**PROVIDED MATERIAL**:
---------------

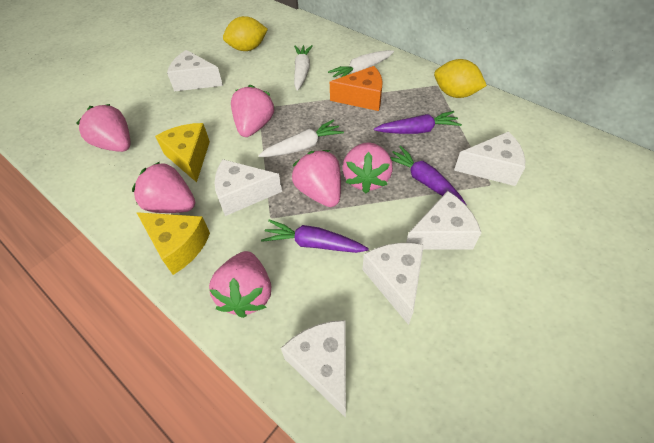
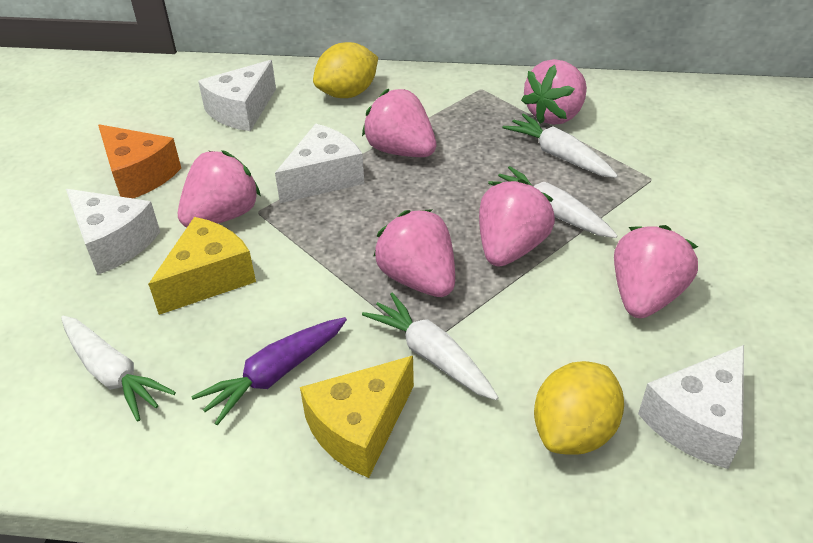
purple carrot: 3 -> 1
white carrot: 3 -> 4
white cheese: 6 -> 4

---------------

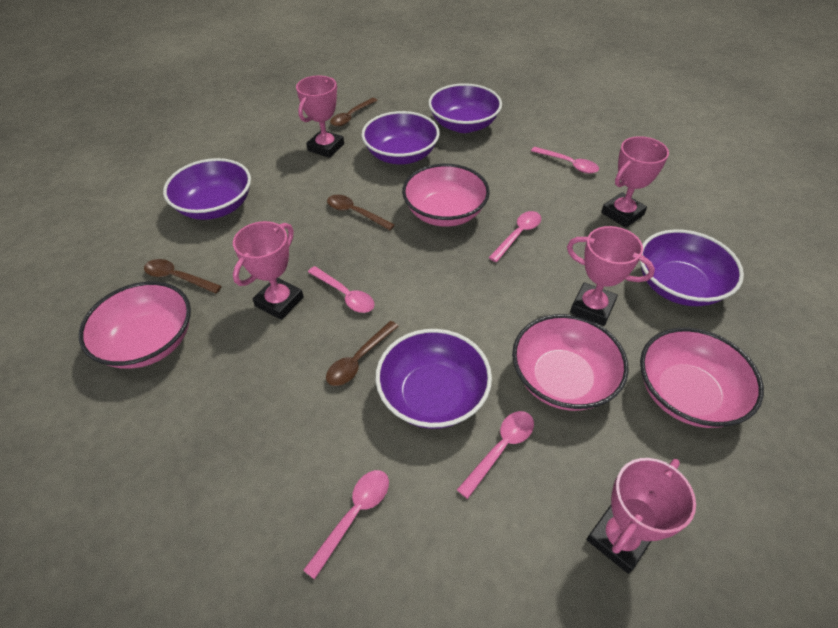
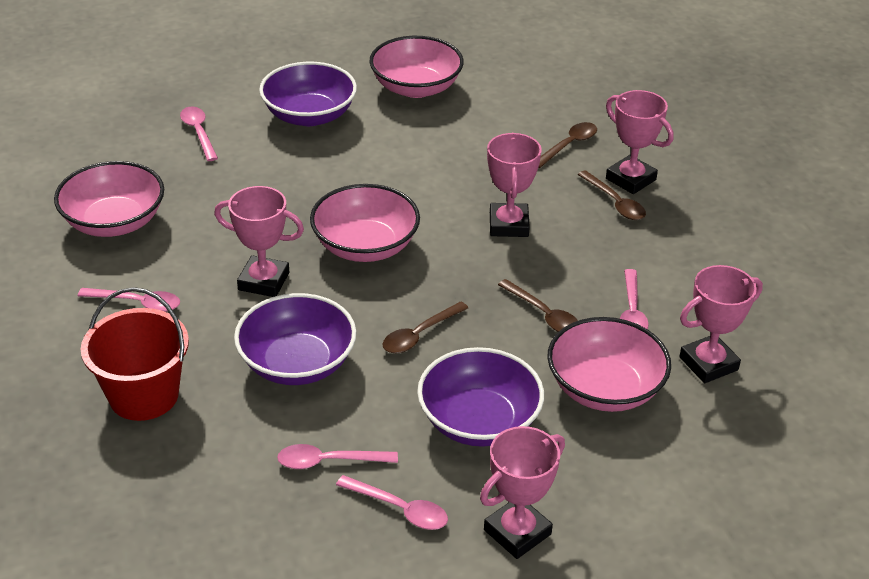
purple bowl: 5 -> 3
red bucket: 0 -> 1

---------------

**ACTIVITY**:
Within the material above, the line with "purple carrot: 3 -> 1" opens the range and the line with "white cheese: 6 -> 4" closes it; reproduce that range word for word.

**ANSWER**:
purple carrot: 3 -> 1
white carrot: 3 -> 4
white cheese: 6 -> 4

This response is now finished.